◆ **Records provided**:
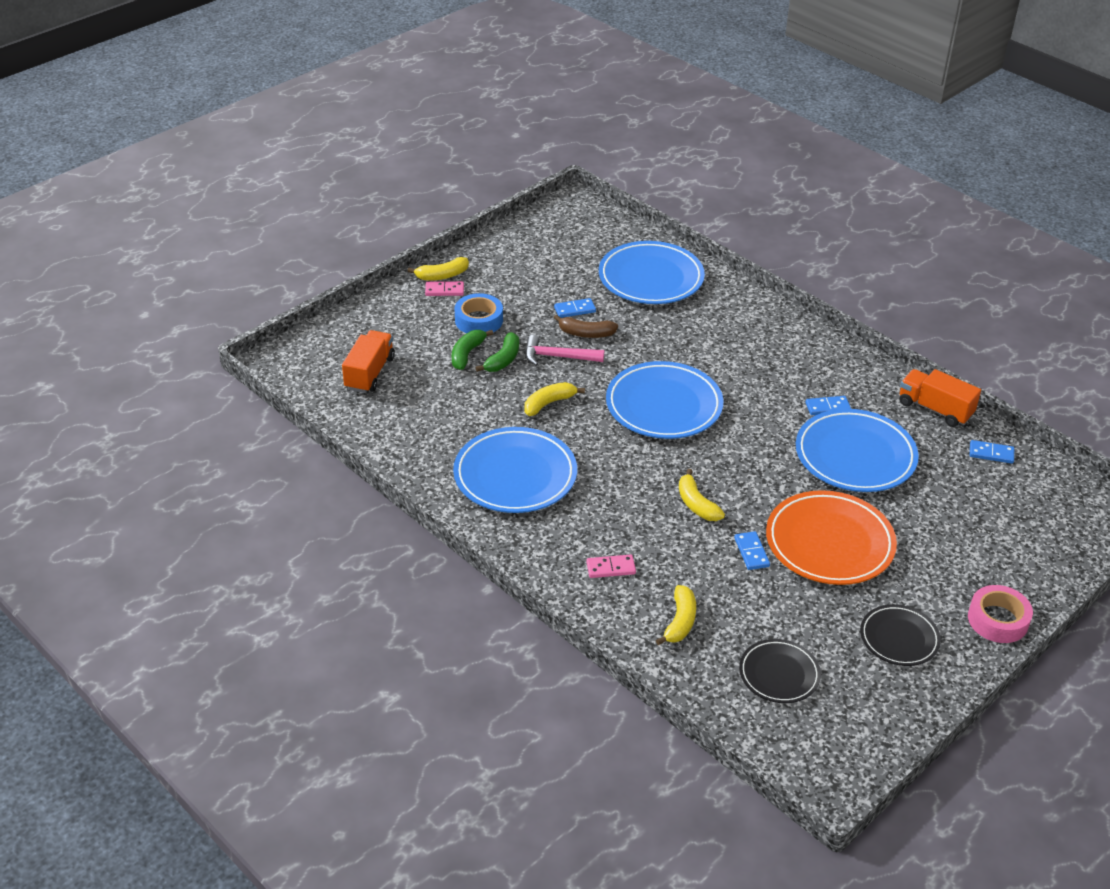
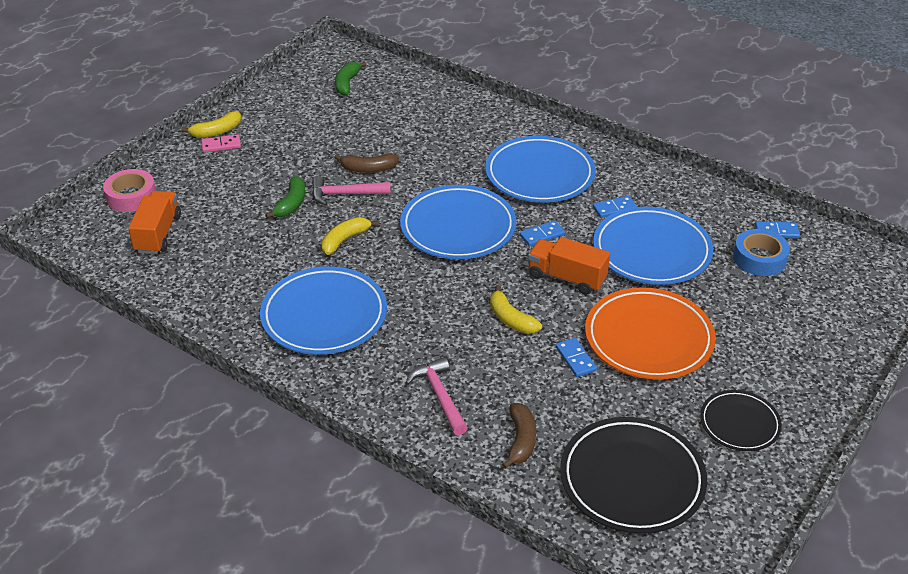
camera: 10 degrees left, 0 degrees up
(467, 354) = (254, 203): green banana -> green banana (347, 83)
(479, 320) = (260, 169): blue tape -> blue tape (759, 258)
(575, 310) = (353, 148): blue domino -> blue domino (542, 235)
(611, 568) = (439, 396): pink domino -> pink hammer
(651, 278) = (420, 110): blue plate -> blue plate (539, 174)
(680, 621) = (521, 440): yellow banana -> brown banana
(779, 674) = (632, 479): black plate -> black plate, size x1.74
(935, 409) = (714, 197): orange truck -> orange truck (566, 277)
(998, 620) = (827, 390): pink tape -> pink tape (131, 196)

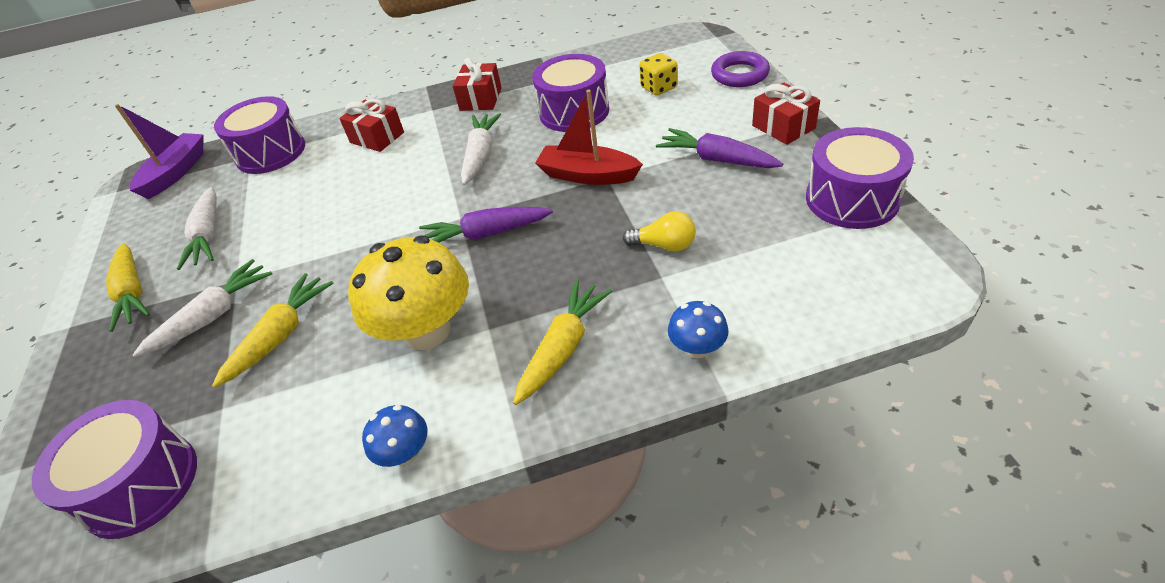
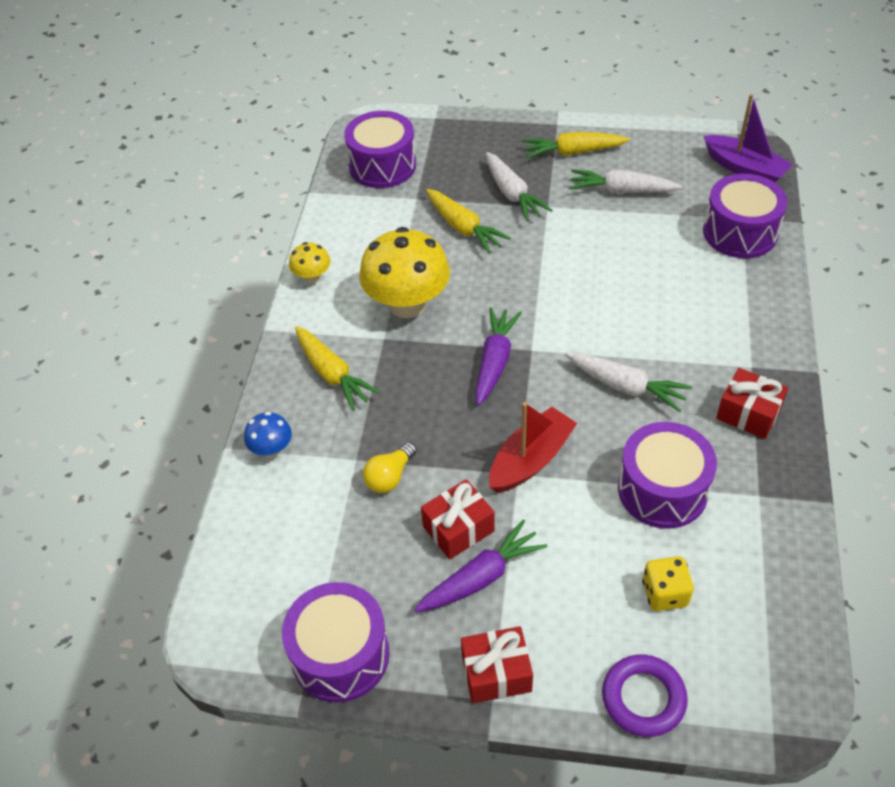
camera: 110 degrees right, 5 degrees up
(377, 137) = (717, 313): red gift -> red gift (458, 529)
(405, 453) = (312, 277): blue mushroom -> yellow mushroom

◆ **Task requirements**:
Whenever a line above includes "banana", copy it in full.

◆ **Solution to the exercise**:
(467, 354) = (254, 203): green banana -> green banana (347, 83)
(680, 621) = (521, 440): yellow banana -> brown banana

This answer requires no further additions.